### What you should do
Return the complete listing exactly as it reads, with each picture removed.
=== Begin Enclosure ===
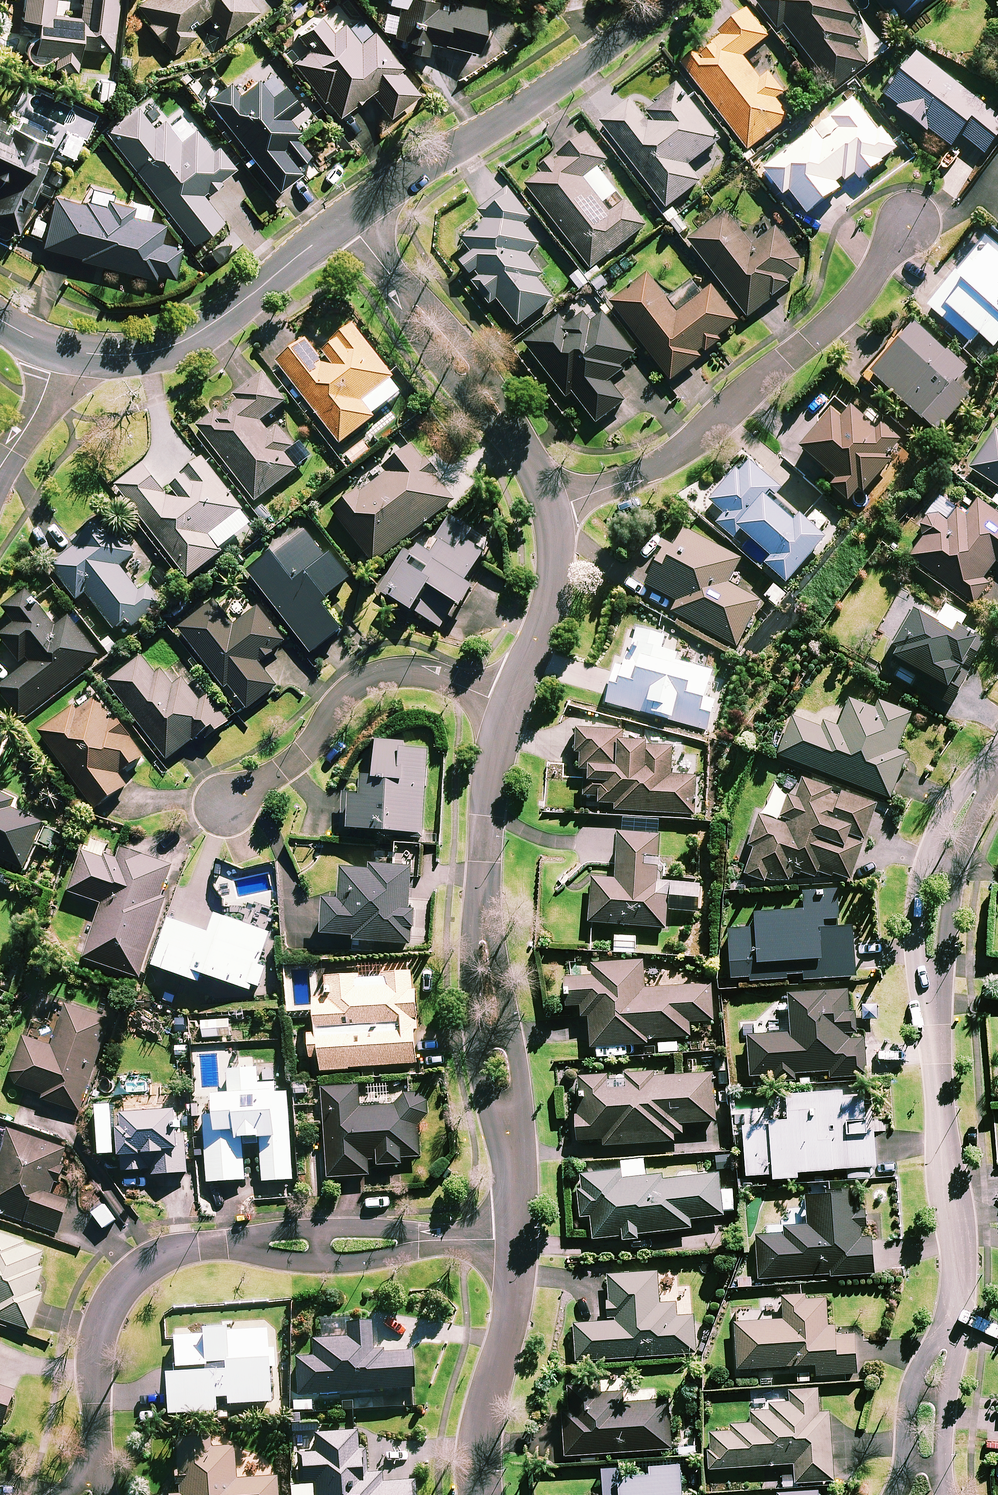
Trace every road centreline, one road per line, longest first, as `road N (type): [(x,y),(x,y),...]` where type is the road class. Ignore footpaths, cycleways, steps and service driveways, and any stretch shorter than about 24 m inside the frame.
road 1 (residential): [(96,1458),(104,1326),(117,1295),(162,1257),(195,1249),(519,1240)]
road 2 (residential): [(951,1324),(960,1252),(929,925),(946,842),(997,763)]
road 3 (residential): [(519,1240),(483,909),(488,805),(506,706)]
road 4 (residential): [(907,226),(828,321),(696,439),(628,480),(551,510)]
road 5 (residential): [(666,0),(345,220)]
road 6 (residential): [(551,510),(519,444),(345,220)]
road 7 (residential): [(345,220),(192,338),(133,356),(55,348)]
road 8 (residential): [(232,803),(303,750),(365,680),(411,671),(506,706)]
road 9 (residential): [(485,1494),(488,1396),(519,1240)]
road 10 (residential): [(506,706),(551,601),(551,510)]
road 11 (residential): [(951,1324),(947,1494)]
road 12 (residential): [(895,1494),(923,1360)]
road 13 (residential): [(0,468),(41,402),(55,348)]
=== End Enclosure ===
### Exercise result
Trace every road centreline, one road per line, longest first, as `road N (type): [(x,y),(x,y),...]` where type is the road class. Ignore footpaths, cycleways, steps and service driveways, and any stretch shorter than about 24 m inside the frame.
road 1 (residential): [(96,1458),(104,1326),(117,1295),(162,1257),(195,1249),(519,1240)]
road 2 (residential): [(951,1324),(960,1252),(929,925),(946,842),(997,763)]
road 3 (residential): [(519,1240),(483,909),(488,805),(506,706)]
road 4 (residential): [(907,226),(828,321),(696,439),(628,480),(551,510)]
road 5 (residential): [(666,0),(345,220)]
road 6 (residential): [(551,510),(519,444),(345,220)]
road 7 (residential): [(345,220),(192,338),(133,356),(55,348)]
road 8 (residential): [(232,803),(303,750),(365,680),(411,671),(506,706)]
road 9 (residential): [(485,1494),(488,1396),(519,1240)]
road 10 (residential): [(506,706),(551,601),(551,510)]
road 11 (residential): [(951,1324),(947,1494)]
road 12 (residential): [(895,1494),(923,1360)]
road 13 (residential): [(0,468),(41,402),(55,348)]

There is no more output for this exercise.